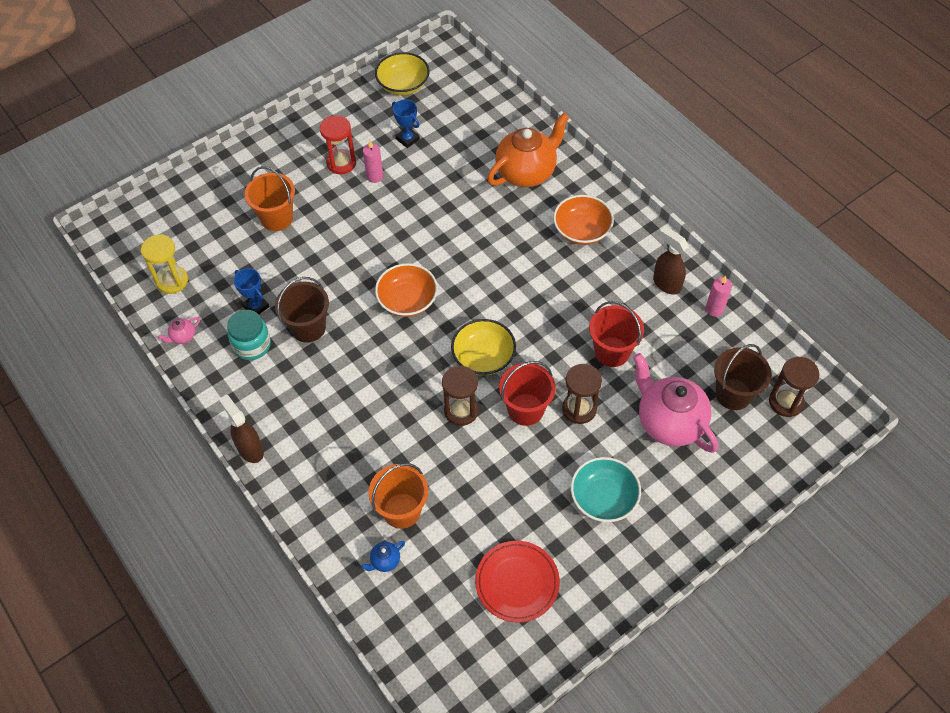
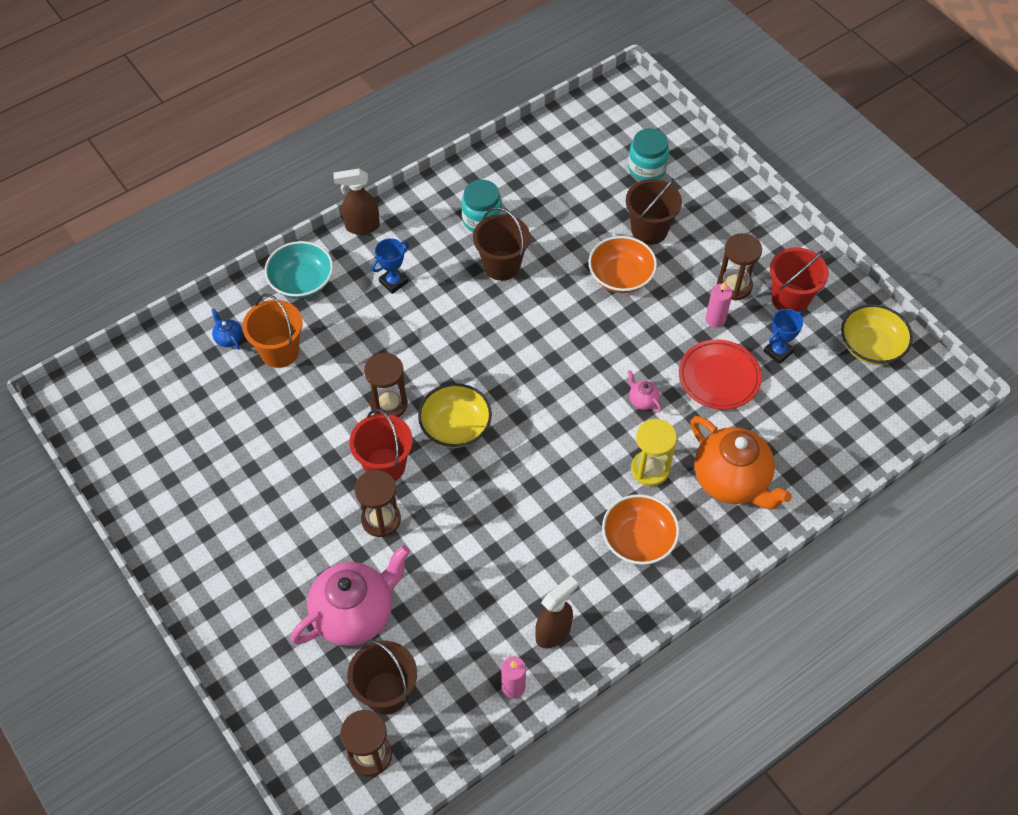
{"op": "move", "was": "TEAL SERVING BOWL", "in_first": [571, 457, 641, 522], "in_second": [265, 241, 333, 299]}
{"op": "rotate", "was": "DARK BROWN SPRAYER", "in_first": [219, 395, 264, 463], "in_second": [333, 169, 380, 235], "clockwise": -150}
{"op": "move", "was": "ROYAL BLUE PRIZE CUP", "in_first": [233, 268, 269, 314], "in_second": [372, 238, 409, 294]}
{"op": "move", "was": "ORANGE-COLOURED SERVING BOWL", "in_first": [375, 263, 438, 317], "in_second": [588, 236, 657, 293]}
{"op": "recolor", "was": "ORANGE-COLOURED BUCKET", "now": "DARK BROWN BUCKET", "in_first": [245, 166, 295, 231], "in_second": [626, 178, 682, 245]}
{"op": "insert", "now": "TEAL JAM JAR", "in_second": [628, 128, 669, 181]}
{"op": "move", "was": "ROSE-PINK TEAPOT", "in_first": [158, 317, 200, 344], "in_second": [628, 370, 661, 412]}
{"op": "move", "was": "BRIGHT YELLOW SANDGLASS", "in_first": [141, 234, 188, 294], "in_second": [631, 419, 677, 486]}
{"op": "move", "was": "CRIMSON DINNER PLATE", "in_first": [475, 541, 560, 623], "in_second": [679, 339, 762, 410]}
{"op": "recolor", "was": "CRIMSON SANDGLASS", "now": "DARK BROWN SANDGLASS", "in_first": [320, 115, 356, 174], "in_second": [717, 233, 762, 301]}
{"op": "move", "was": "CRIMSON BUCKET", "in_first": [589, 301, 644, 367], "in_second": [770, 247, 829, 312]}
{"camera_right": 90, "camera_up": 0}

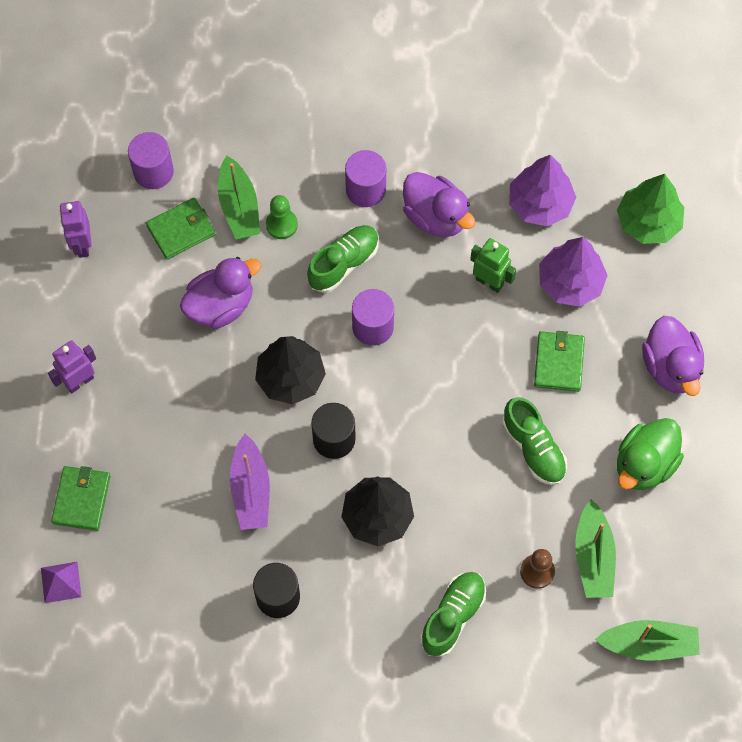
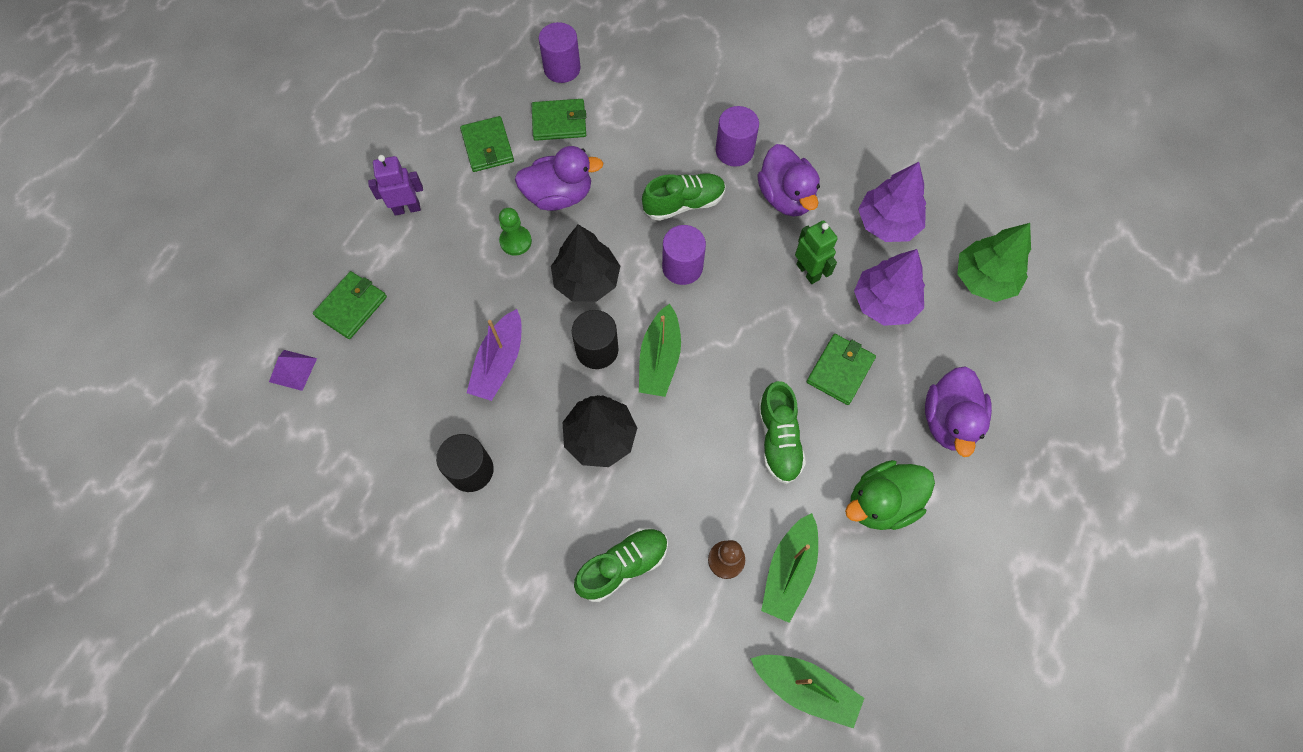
{"op": "insert", "now": "LEAF-GREEN WALLET", "in_second": [460, 116, 514, 172]}
{"op": "move", "was": "LEAF-GREEN CHESS PAWN", "in_first": [266, 195, 298, 239], "in_second": [499, 208, 532, 256]}
{"op": "move", "was": "LEAF-GREEN TOY BOAT", "in_first": [218, 156, 260, 239], "in_second": [639, 304, 681, 397]}
{"op": "delete", "was": "VIOLET ROBOT FIGURE", "in_first": [60, 201, 92, 258]}
{"camera_right": 25, "camera_up": 0}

*Exercise prompt*
The answer is the listing above repeated verbatim, minus its images.

*The answer*
{"op": "move", "was": "TEAL SERVING BOWL", "in_first": [571, 457, 641, 522], "in_second": [265, 241, 333, 299]}
{"op": "rotate", "was": "DARK BROWN SPRAYER", "in_first": [219, 395, 264, 463], "in_second": [333, 169, 380, 235], "clockwise": -150}
{"op": "move", "was": "ROYAL BLUE PRIZE CUP", "in_first": [233, 268, 269, 314], "in_second": [372, 238, 409, 294]}
{"op": "move", "was": "ORANGE-COLOURED SERVING BOWL", "in_first": [375, 263, 438, 317], "in_second": [588, 236, 657, 293]}
{"op": "recolor", "was": "ORANGE-COLOURED BUCKET", "now": "DARK BROWN BUCKET", "in_first": [245, 166, 295, 231], "in_second": [626, 178, 682, 245]}
{"op": "insert", "now": "TEAL JAM JAR", "in_second": [628, 128, 669, 181]}
{"op": "move", "was": "ROSE-PINK TEAPOT", "in_first": [158, 317, 200, 344], "in_second": [628, 370, 661, 412]}
{"op": "move", "was": "BRIGHT YELLOW SANDGLASS", "in_first": [141, 234, 188, 294], "in_second": [631, 419, 677, 486]}
{"op": "move", "was": "CRIMSON DINNER PLATE", "in_first": [475, 541, 560, 623], "in_second": [679, 339, 762, 410]}
{"op": "recolor", "was": "CRIMSON SANDGLASS", "now": "DARK BROWN SANDGLASS", "in_first": [320, 115, 356, 174], "in_second": [717, 233, 762, 301]}
{"op": "move", "was": "CRIMSON BUCKET", "in_first": [589, 301, 644, 367], "in_second": [770, 247, 829, 312]}
{"camera_right": 90, "camera_up": 0}

{"op": "insert", "now": "LEAF-GREEN WALLET", "in_second": [460, 116, 514, 172]}
{"op": "move", "was": "LEAF-GREEN CHESS PAWN", "in_first": [266, 195, 298, 239], "in_second": [499, 208, 532, 256]}
{"op": "move", "was": "LEAF-GREEN TOY BOAT", "in_first": [218, 156, 260, 239], "in_second": [639, 304, 681, 397]}
{"op": "delete", "was": "VIOLET ROBOT FIGURE", "in_first": [60, 201, 92, 258]}
{"camera_right": 25, "camera_up": 0}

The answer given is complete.